◆ TASK BRIEF
Please quote exactly the lines below from the line containing "blue tile A15:B16" to the line containing "brown tile E1", both lines included, and nothing else.

(EXCERPTED DATA)

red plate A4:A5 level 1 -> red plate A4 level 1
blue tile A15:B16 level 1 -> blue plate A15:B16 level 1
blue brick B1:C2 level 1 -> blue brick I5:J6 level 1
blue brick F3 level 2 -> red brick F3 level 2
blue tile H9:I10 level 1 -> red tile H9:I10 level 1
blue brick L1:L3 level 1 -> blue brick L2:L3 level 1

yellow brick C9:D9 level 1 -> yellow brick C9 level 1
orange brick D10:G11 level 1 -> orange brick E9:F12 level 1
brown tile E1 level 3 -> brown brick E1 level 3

(End EXCERPTED DATA)
(EXCERPTED DATA)

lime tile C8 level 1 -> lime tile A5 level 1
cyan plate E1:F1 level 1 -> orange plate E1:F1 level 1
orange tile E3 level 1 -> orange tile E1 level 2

(End EXCERPTED DATA)

◆ ANSWER TO THE PROBLEM
blue tile A15:B16 level 1 -> blue plate A15:B16 level 1
blue brick B1:C2 level 1 -> blue brick I5:J6 level 1
blue brick F3 level 2 -> red brick F3 level 2
blue tile H9:I10 level 1 -> red tile H9:I10 level 1
blue brick L1:L3 level 1 -> blue brick L2:L3 level 1

yellow brick C9:D9 level 1 -> yellow brick C9 level 1
orange brick D10:G11 level 1 -> orange brick E9:F12 level 1
brown tile E1 level 3 -> brown brick E1 level 3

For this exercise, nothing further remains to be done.